**EXERCISE INSTRUCTIONS:**
Copy every line of the data that contains the string "plate".

**TASK INPUT:**
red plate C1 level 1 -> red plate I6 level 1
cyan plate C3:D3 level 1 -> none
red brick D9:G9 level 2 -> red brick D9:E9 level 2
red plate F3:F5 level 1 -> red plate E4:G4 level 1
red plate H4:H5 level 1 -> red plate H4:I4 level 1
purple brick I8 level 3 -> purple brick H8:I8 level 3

**EXPECTED ANSWER:**
red plate C1 level 1 -> red plate I6 level 1
cyan plate C3:D3 level 1 -> none
red plate F3:F5 level 1 -> red plate E4:G4 level 1
red plate H4:H5 level 1 -> red plate H4:I4 level 1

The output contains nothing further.